▸ Exercise:
Look through the entries for the string "orange" and copy every line where it shows up.

▸ Excerpted records:

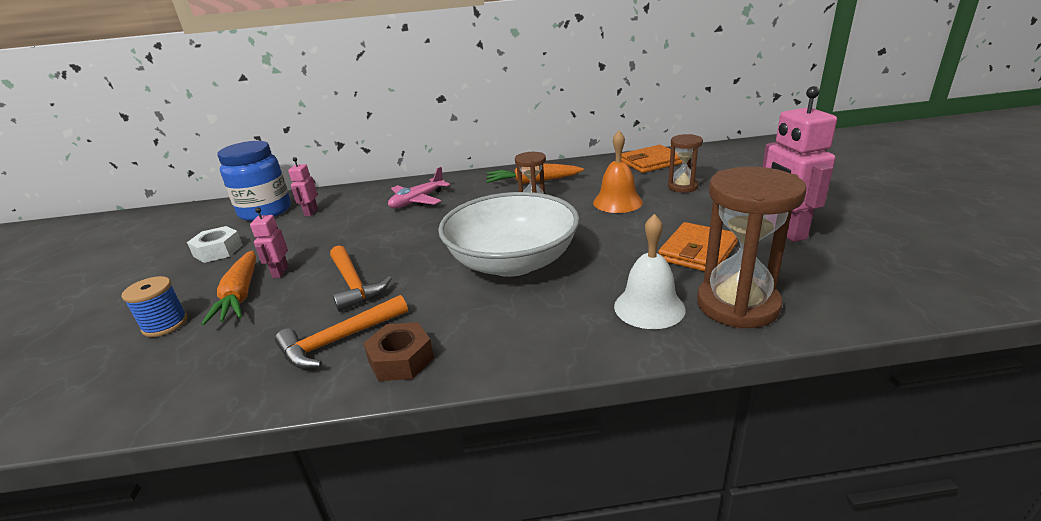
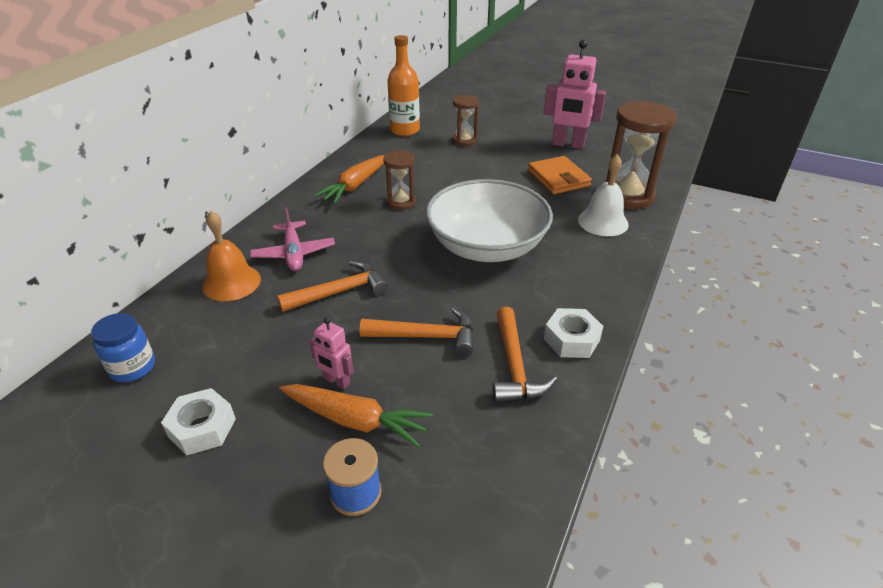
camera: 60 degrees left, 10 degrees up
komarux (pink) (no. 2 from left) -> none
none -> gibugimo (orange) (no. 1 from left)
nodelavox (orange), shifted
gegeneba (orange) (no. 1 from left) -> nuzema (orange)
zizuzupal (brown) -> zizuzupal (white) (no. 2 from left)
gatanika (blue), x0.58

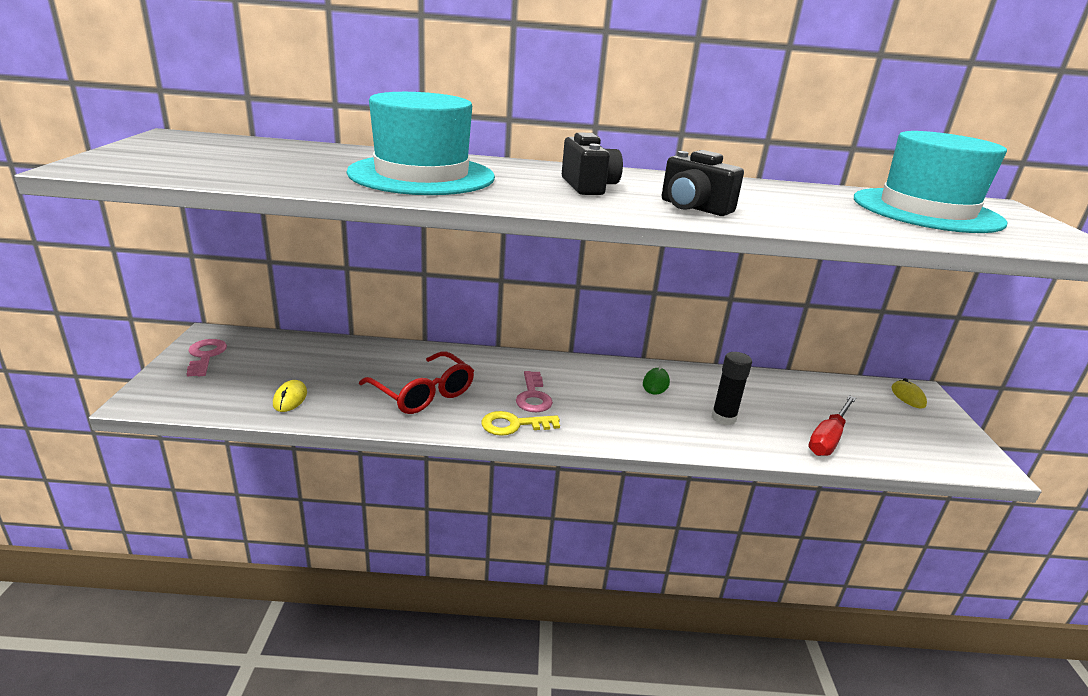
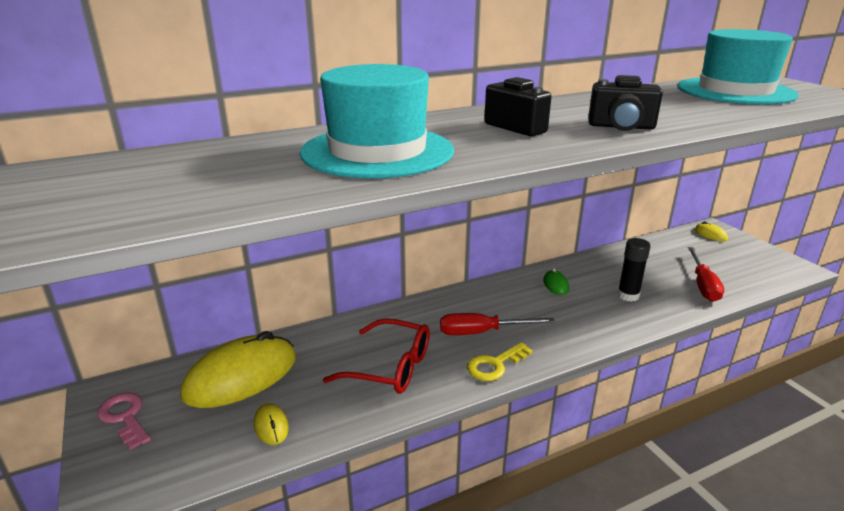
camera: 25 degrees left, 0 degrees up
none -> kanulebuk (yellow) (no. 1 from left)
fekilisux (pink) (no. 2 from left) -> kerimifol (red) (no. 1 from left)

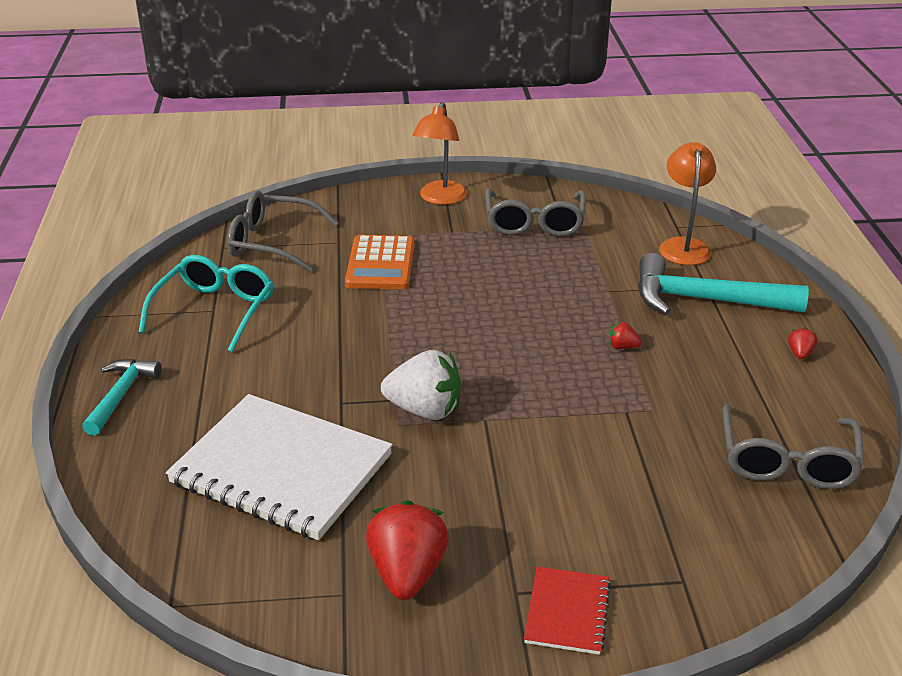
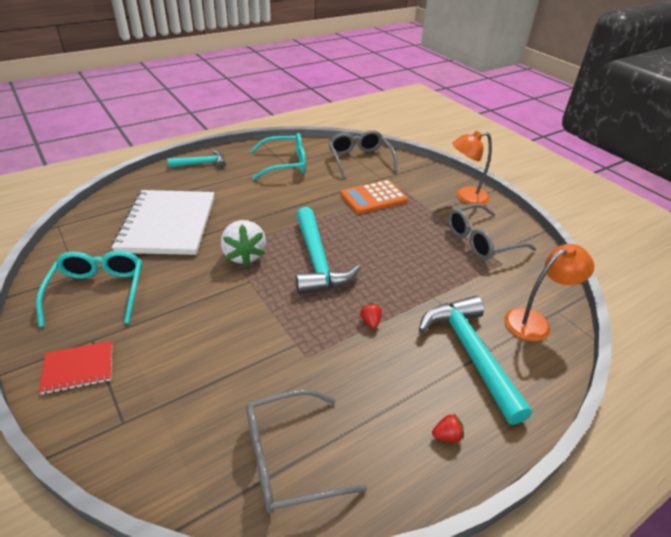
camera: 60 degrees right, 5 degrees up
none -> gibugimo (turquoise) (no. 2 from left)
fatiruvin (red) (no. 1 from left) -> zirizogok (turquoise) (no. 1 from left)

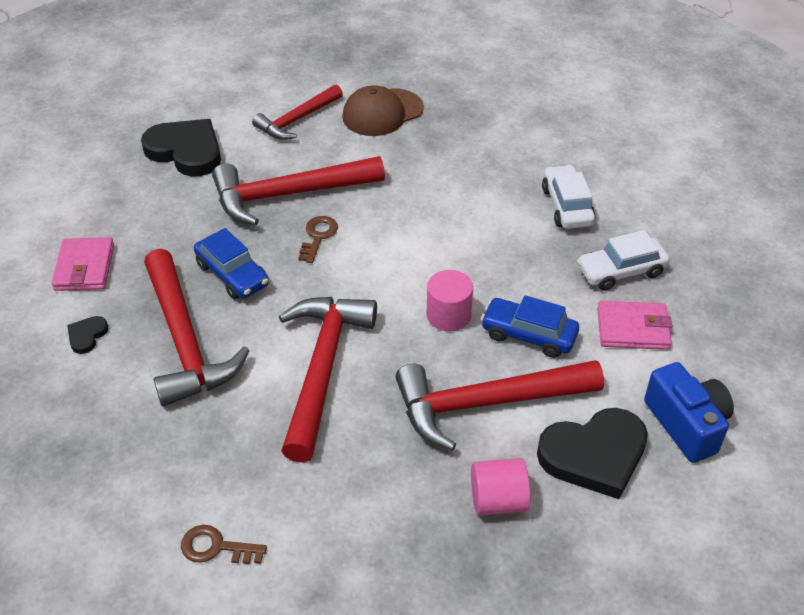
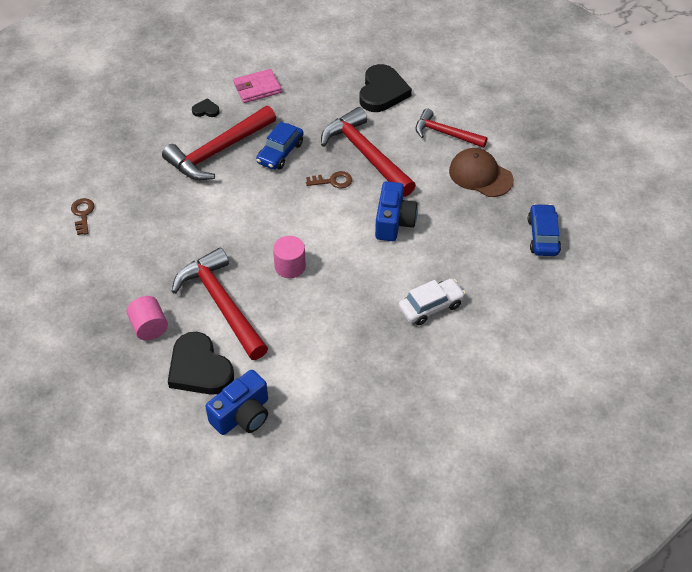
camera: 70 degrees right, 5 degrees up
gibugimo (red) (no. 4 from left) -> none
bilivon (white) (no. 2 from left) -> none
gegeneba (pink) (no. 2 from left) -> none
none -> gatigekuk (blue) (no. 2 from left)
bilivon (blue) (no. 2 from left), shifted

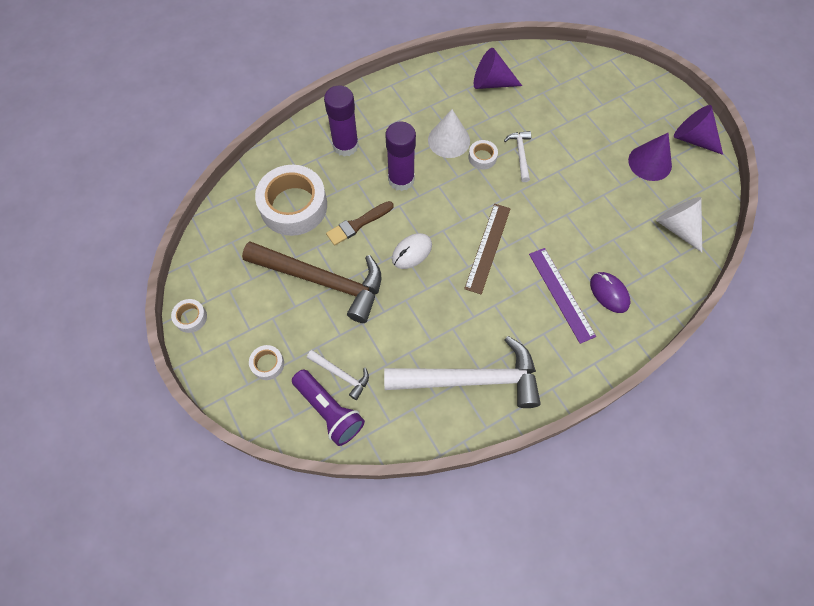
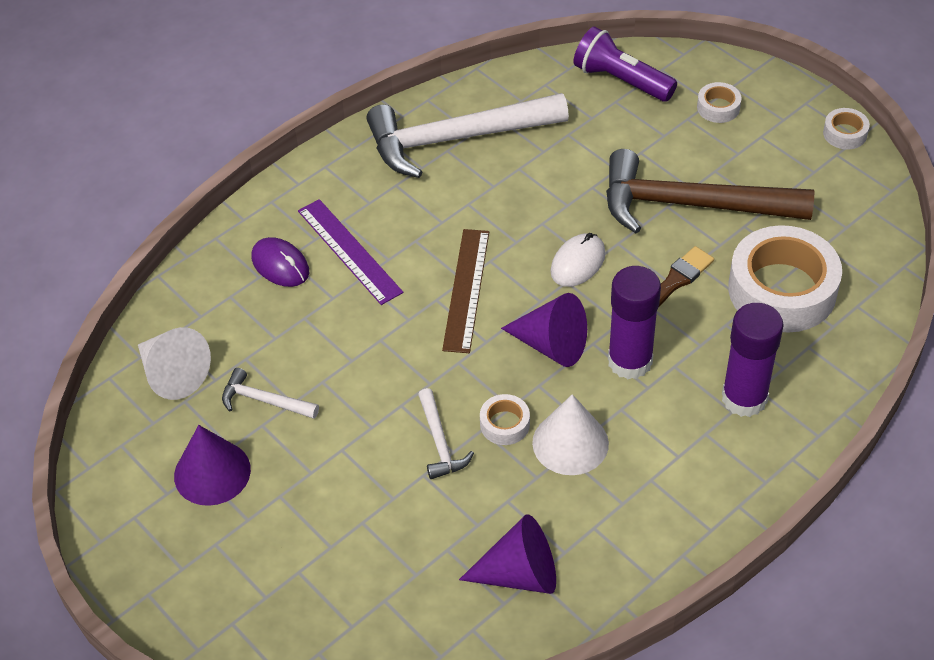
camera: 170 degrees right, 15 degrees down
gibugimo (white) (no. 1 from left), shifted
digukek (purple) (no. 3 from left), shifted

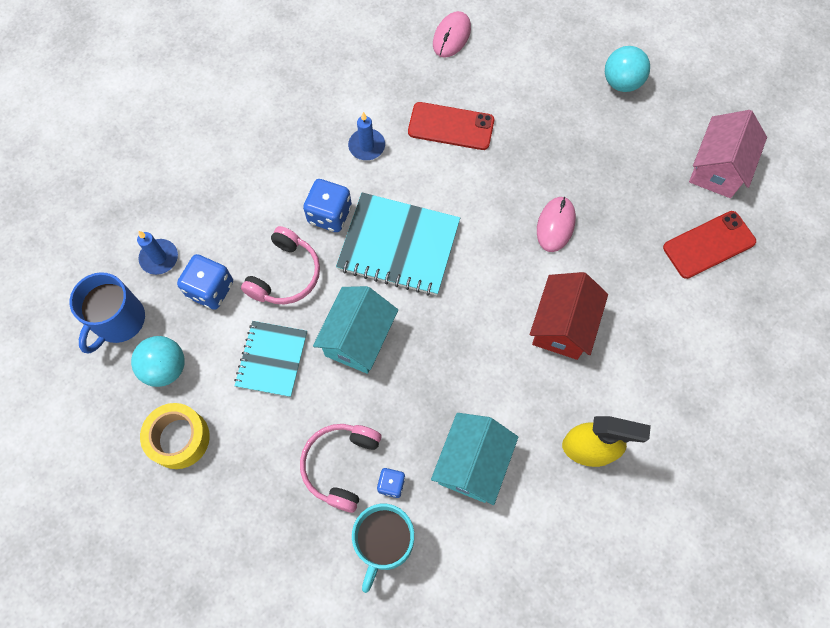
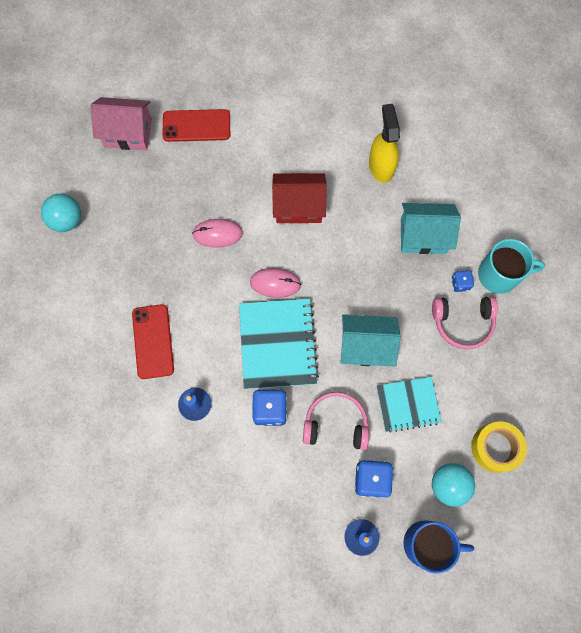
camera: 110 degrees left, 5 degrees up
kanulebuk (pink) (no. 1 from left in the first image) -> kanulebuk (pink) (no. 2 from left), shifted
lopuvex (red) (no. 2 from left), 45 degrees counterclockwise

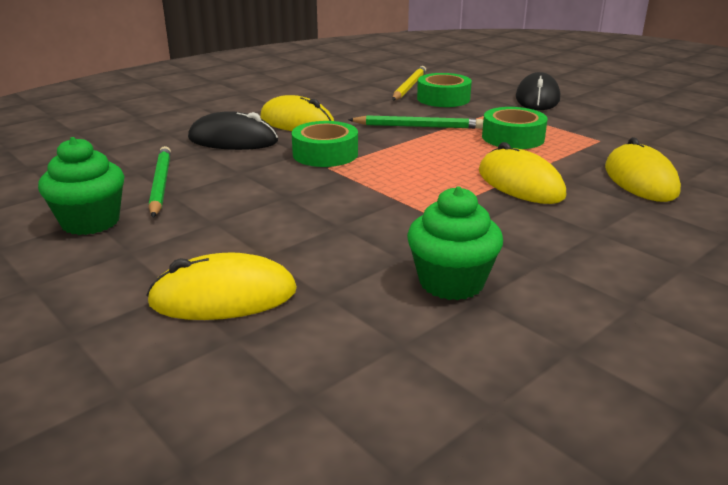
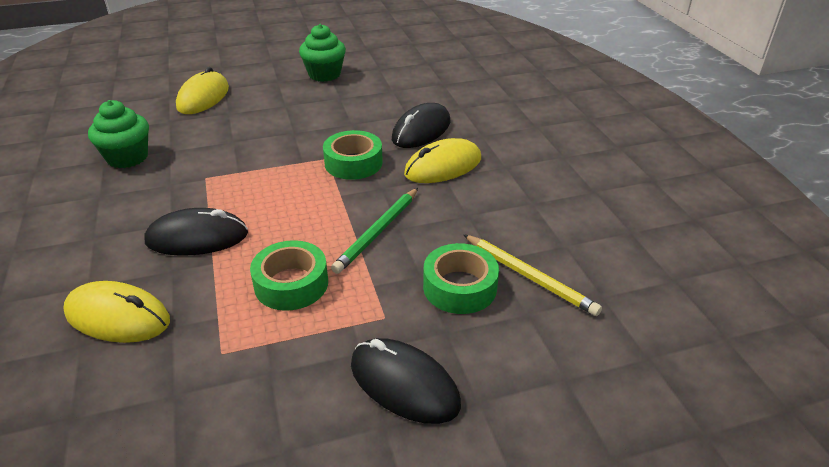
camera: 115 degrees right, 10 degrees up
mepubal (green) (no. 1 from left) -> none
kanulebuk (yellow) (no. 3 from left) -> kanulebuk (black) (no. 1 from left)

▸ Written response:
none -> gibugimo (orange) (no. 1 from left)
nodelavox (orange), shifted
gegeneba (orange) (no. 1 from left) -> nuzema (orange)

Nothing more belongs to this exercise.